EXERCISE =
Reproduce every line of the material below with nothing changed, leaving the pictures out of your answer.

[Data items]
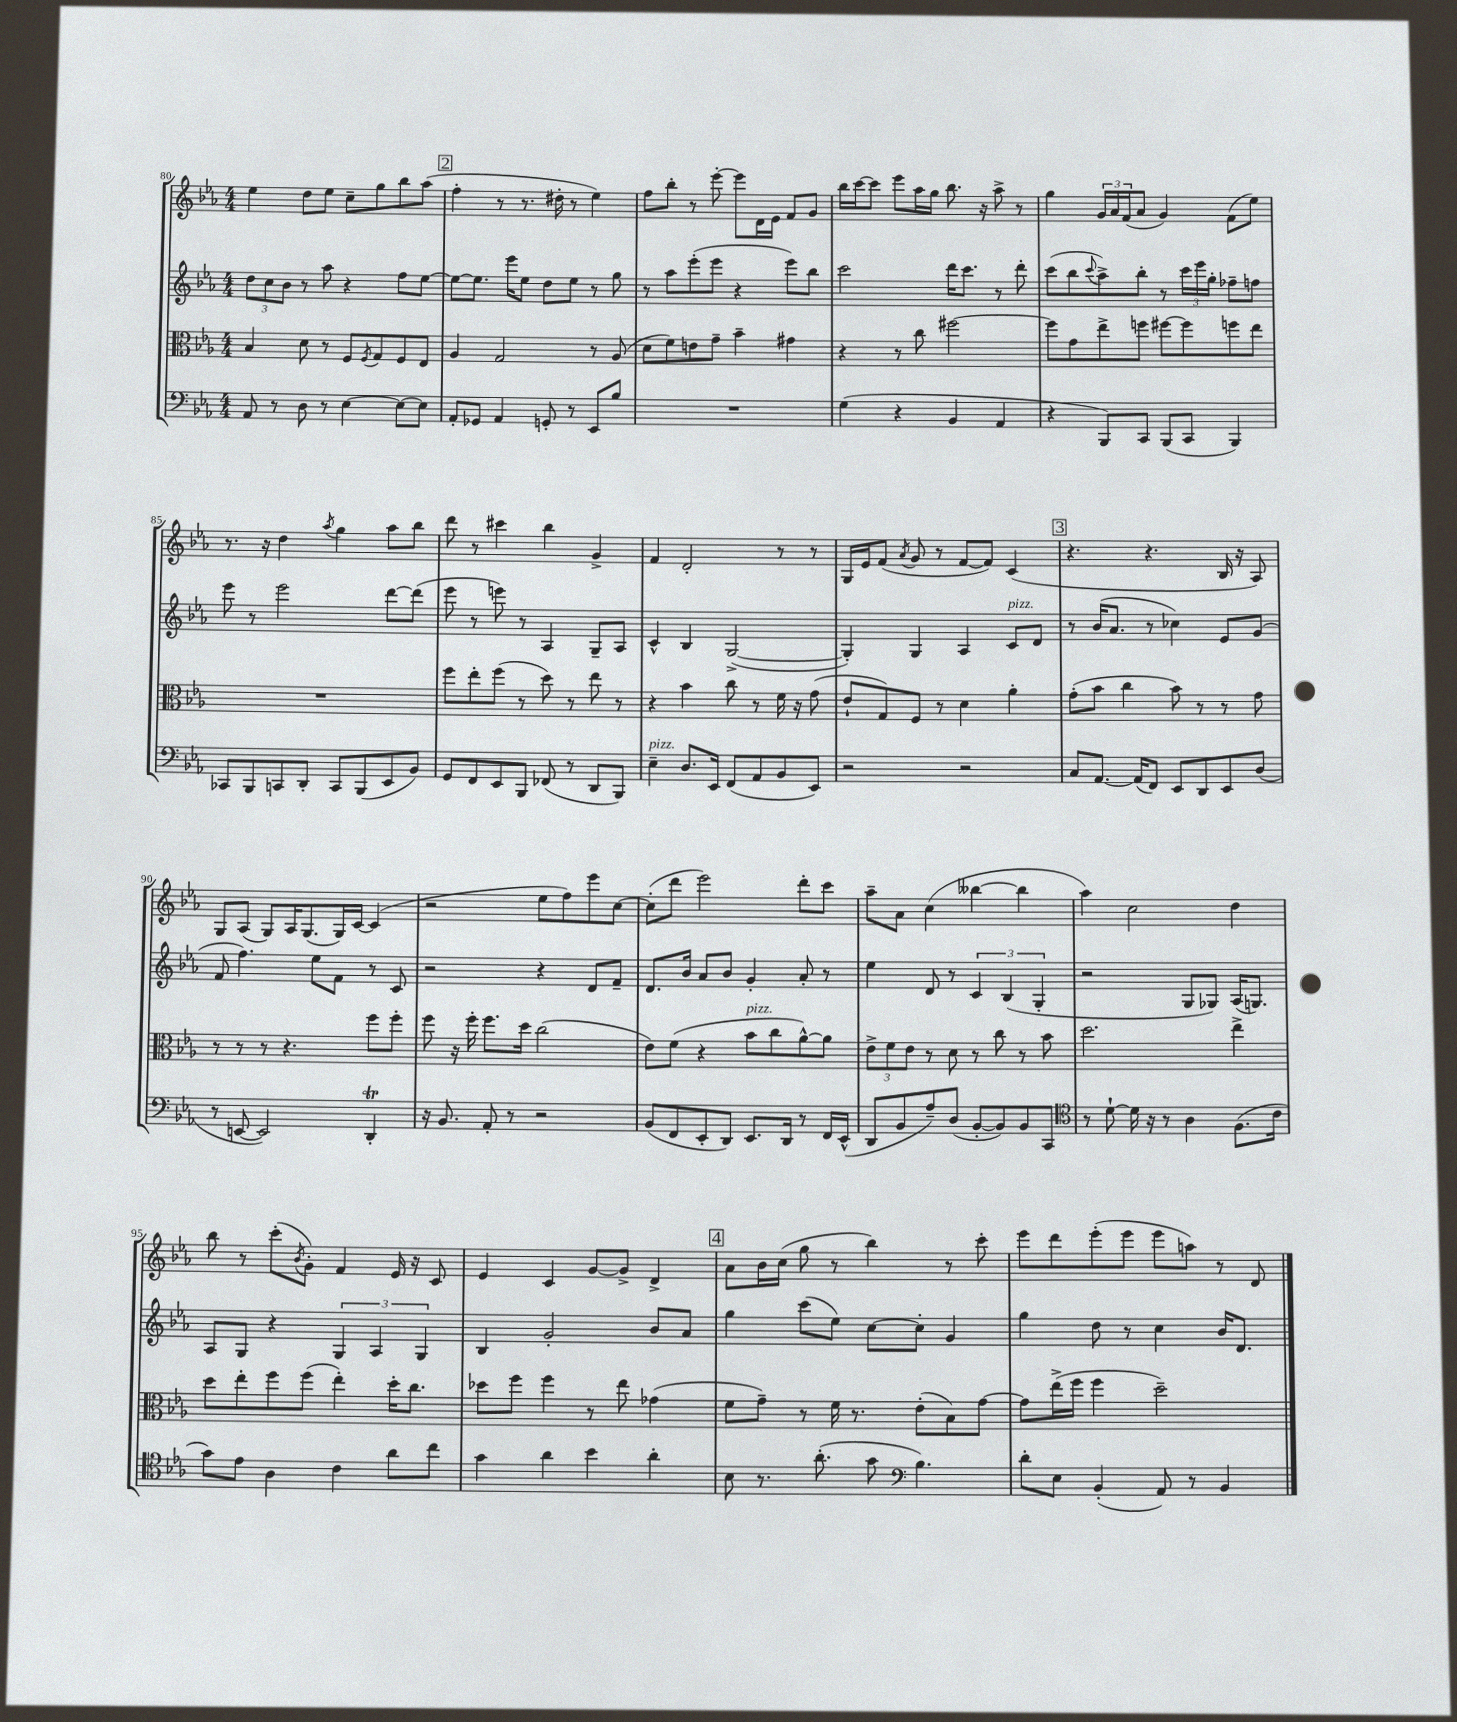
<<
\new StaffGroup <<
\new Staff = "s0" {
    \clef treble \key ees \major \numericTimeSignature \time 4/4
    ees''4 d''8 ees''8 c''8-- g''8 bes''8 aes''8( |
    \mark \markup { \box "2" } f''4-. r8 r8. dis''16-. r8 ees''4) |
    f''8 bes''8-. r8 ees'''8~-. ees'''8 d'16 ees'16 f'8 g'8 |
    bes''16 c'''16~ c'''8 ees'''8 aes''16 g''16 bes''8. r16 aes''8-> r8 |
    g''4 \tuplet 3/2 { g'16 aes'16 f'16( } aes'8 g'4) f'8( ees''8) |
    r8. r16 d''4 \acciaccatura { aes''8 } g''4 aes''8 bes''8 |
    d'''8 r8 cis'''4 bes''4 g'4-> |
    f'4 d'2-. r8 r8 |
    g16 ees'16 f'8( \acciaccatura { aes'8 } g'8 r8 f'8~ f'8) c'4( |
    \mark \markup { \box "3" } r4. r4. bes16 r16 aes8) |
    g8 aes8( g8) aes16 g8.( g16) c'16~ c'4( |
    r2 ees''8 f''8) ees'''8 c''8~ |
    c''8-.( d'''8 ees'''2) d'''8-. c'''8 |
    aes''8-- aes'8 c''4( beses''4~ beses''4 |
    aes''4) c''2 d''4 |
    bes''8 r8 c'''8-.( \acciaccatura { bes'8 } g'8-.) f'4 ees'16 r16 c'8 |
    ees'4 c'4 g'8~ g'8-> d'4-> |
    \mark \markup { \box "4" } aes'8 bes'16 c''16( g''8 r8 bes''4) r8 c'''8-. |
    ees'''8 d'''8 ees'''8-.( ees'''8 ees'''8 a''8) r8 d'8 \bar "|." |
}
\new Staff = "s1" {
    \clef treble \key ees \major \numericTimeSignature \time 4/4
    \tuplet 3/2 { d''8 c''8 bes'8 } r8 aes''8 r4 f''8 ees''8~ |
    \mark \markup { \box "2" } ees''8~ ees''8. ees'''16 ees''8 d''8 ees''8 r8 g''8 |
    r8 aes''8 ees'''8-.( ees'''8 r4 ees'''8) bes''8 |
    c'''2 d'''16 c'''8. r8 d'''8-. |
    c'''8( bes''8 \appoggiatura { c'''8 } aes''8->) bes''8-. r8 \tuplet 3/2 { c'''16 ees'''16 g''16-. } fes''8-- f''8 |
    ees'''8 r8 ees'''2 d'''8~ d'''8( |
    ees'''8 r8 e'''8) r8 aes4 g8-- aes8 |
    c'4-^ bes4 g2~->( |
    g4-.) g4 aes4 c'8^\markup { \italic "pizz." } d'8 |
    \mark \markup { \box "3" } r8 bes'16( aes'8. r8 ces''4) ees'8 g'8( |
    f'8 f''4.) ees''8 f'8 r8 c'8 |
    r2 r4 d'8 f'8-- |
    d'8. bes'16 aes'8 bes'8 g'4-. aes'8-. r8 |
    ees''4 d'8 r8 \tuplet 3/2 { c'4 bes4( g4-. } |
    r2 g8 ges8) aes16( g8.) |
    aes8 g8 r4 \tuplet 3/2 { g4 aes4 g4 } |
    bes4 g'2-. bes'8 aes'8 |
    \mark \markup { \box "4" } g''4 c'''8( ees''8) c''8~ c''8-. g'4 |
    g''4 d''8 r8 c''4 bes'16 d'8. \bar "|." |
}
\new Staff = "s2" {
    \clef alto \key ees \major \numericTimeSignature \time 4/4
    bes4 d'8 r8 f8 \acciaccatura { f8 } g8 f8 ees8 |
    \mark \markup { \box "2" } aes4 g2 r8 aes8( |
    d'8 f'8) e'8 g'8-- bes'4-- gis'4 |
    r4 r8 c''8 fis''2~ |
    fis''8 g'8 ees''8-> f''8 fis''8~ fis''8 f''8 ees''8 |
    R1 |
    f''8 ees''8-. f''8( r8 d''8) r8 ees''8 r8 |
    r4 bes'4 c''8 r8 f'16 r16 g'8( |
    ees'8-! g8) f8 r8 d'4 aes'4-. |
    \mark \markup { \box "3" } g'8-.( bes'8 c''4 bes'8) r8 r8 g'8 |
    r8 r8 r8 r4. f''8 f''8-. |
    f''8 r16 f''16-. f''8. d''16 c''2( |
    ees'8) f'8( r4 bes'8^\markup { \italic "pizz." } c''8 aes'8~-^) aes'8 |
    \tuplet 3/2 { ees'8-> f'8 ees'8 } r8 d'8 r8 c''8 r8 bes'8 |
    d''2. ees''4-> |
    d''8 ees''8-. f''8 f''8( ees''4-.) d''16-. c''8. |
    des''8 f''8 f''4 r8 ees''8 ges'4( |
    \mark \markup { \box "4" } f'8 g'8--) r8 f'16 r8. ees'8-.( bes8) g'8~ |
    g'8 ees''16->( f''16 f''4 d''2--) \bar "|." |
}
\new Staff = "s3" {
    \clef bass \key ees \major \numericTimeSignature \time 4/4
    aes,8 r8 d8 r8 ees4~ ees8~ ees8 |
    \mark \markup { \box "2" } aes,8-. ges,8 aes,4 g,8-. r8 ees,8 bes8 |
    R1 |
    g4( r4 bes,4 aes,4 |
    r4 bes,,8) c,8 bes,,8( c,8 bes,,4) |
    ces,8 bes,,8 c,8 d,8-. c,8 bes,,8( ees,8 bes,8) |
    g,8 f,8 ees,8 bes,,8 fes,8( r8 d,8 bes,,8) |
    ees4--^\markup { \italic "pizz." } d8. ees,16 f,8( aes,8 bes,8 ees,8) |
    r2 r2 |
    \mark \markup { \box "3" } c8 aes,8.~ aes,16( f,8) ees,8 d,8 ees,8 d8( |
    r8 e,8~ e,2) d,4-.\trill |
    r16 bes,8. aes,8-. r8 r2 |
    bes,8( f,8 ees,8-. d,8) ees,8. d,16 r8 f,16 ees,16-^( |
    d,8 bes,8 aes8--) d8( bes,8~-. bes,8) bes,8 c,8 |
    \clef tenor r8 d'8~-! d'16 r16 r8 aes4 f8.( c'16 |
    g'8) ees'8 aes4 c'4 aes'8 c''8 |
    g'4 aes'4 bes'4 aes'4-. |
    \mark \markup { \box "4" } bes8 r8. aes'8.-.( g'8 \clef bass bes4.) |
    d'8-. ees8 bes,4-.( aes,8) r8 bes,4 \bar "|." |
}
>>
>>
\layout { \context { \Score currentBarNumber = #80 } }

SOLVED PROBLEM =
<<
\new StaffGroup <<
\new Staff = "s0" {
    \clef treble \key ees \major \numericTimeSignature \time 4/4
    ees''4 d''8 ees''8 c''8-- g''8 bes''8 aes''8( |
    \mark \markup { \box "2" } f''4-. r8 r8. dis''16-. r8 ees''4) |
    f''8 bes''8-. r8 ees'''8~-. ees'''8 d'16 ees'16 f'8 g'8 |
    bes''16 c'''16~ c'''8 ees'''8 aes''16 g''16 bes''8. r16 aes''8-> r8 |
    g''4 \tuplet 3/2 { g'16 aes'16 f'16( } aes'8 g'4) f'8( ees''8) |
    r8. r16 d''4 \acciaccatura { aes''8 } g''4 aes''8 bes''8 |
    d'''8 r8 cis'''4 bes''4 g'4-> |
    f'4 d'2-. r8 r8 |
    g16 ees'16 f'8( \acciaccatura { aes'8 } g'8 r8 f'8~ f'8) c'4( |
    \mark \markup { \box "3" } r4. r4. bes16 r16 aes8) |
    g8 aes8( g8) aes16 g8.( g16) c'16~ c'4( |
    r2 ees''8 f''8) ees'''8 c''8~ |
    c''8-.( d'''8 ees'''2) d'''8-. c'''8 |
    aes''8-- aes'8 c''4( beses''4~ beses''4 |
    aes''4) c''2 d''4 |
    bes''8 r8 c'''8-.( \acciaccatura { bes'8 } g'8-.) f'4 ees'16 r16 c'8 |
    ees'4 c'4 g'8~ g'8-> d'4-> |
    \mark \markup { \box "4" } aes'8 bes'16 c''16( g''8 r8 bes''4) r8 c'''8-. |
    ees'''8 d'''8 ees'''8-.( ees'''8 ees'''8 a''8) r8 d'8 \bar "|." |
}
\new Staff = "s1" {
    \clef treble \key ees \major \numericTimeSignature \time 4/4
    \tuplet 3/2 { d''8 c''8 bes'8 } r8 aes''8 r4 f''8 ees''8~ |
    \mark \markup { \box "2" } ees''8~ ees''8. ees'''16 ees''8 d''8 ees''8 r8 g''8 |
    r8 aes''8 ees'''8-.( ees'''8 r4 ees'''8) bes''8 |
    c'''2 d'''16 c'''8. r8 d'''8-. |
    c'''8( bes''8 \appoggiatura { c'''8 } aes''8->) bes''8-. r8 \tuplet 3/2 { c'''16 ees'''16 g''16-. } fes''8-- f''8 |
    ees'''8 r8 ees'''2 d'''8~ d'''8( |
    ees'''8 r8 e'''8) r8 aes4 g8-- aes8 |
    c'4-^ bes4 g2~->( |
    g4-.) g4 aes4 c'8^\markup { \italic "pizz." } d'8 |
    \mark \markup { \box "3" } r8 bes'16( aes'8. r8 ces''4) ees'8 g'8( |
    f'8 f''4.) ees''8 f'8 r8 c'8 |
    r2 r4 d'8 f'8-- |
    d'8. bes'16 aes'8 bes'8 g'4-. aes'8-. r8 |
    ees''4 d'8 r8 \tuplet 3/2 { c'4 bes4( g4-. } |
    r2 g8 ges8) aes16( g8.) |
    aes8 g8 r4 \tuplet 3/2 { g4 aes4 g4 } |
    bes4 g'2-. bes'8 aes'8 |
    \mark \markup { \box "4" } g''4 c'''8( ees''8) c''8~ c''8-. g'4 |
    g''4 d''8 r8 c''4 bes'16 d'8. \bar "|." |
}
\new Staff = "s2" {
    \clef alto \key ees \major \numericTimeSignature \time 4/4
    bes4 d'8 r8 f8 \acciaccatura { f8 } g8 f8 ees8 |
    \mark \markup { \box "2" } aes4 g2 r8 aes8( |
    d'8 f'8) e'8 g'8-- bes'4-- gis'4 |
    r4 r8 c''8 fis''2~ |
    fis''8 g'8 ees''8-> f''8 fis''8~ fis''8 f''8 ees''8 |
    R1 |
    f''8 ees''8-. f''8( r8 d''8) r8 ees''8 r8 |
    r4 bes'4 c''8 r8 f'16 r16 g'8( |
    ees'8-! g8) f8 r8 d'4 aes'4-. |
    \mark \markup { \box "3" } g'8-.( bes'8 c''4 bes'8) r8 r8 g'8 |
    r8 r8 r8 r4. f''8 f''8-. |
    f''8 r16 f''16-. f''8. d''16 c''2( |
    ees'8) f'8( r4 bes'8^\markup { \italic "pizz." } c''8 aes'8~-^) aes'8 |
    \tuplet 3/2 { ees'8-> f'8 ees'8 } r8 d'8 r8 c''8 r8 bes'8 |
    d''2. ees''4-> |
    d''8 ees''8-. f''8 f''8( ees''4-.) d''16-. c''8. |
    des''8 f''8 f''4 r8 ees''8 ges'4( |
    \mark \markup { \box "4" } f'8 g'8--) r8 f'16 r8. ees'8-.( bes8) g'8~ |
    g'8 ees''16->( f''16 f''4 d''2--) \bar "|." |
}
\new Staff = "s3" {
    \clef bass \key ees \major \numericTimeSignature \time 4/4
    aes,8 r8 d8 r8 ees4~ ees8~ ees8 |
    \mark \markup { \box "2" } aes,8-. ges,8 aes,4 g,8-. r8 ees,8 bes8 |
    R1 |
    g4( r4 bes,4 aes,4 |
    r4 bes,,8) c,8 bes,,8( c,8 bes,,4) |
    ces,8 bes,,8 c,8 d,8-. c,8 bes,,8( ees,8 bes,8) |
    g,8 f,8 ees,8 bes,,8 fes,8( r8 d,8 bes,,8) |
    ees4--^\markup { \italic "pizz." } d8. ees,16 f,8( aes,8 bes,8 ees,8) |
    r2 r2 |
    \mark \markup { \box "3" } c8 aes,8.~ aes,16( f,8) ees,8 d,8 ees,8 d8( |
    r8 e,8~ e,2) d,4-.\trill |
    r16 bes,8. aes,8-. r8 r2 |
    bes,8( f,8 ees,8-. d,8) ees,8. d,16 r8 f,16 ees,16-^( |
    d,8 bes,8 aes8--) d8( bes,8~-. bes,8) bes,8 c,8 |
    \clef tenor r8 d'8~-! d'16 r16 r8 aes4 f8.( c'16 |
    g'8) ees'8 aes4 c'4 aes'8 c''8 |
    g'4 aes'4 bes'4 aes'4-. |
    \mark \markup { \box "4" } bes8 r8. aes'8.-.( g'8 \clef bass bes4.) |
    d'8-. ees8 bes,4-.( aes,8) r8 bes,4 \bar "|." |
}
>>
>>
\layout { \context { \Score currentBarNumber = #80 } }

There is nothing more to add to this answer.